AIM OF THE TASK
Going through the listing below, tally the lines that contain the word "budzik" and give only that figure.

DATA PROVIDED
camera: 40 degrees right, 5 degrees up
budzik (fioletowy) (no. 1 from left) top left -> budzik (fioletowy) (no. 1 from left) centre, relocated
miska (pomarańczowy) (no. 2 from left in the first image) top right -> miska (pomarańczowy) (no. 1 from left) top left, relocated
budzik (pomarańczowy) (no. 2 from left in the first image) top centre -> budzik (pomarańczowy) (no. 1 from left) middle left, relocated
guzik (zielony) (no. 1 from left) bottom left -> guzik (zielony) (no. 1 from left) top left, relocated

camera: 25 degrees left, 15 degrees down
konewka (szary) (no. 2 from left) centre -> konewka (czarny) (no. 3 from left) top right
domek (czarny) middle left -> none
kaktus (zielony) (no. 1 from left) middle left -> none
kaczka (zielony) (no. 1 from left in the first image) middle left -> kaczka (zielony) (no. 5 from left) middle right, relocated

REPLY
2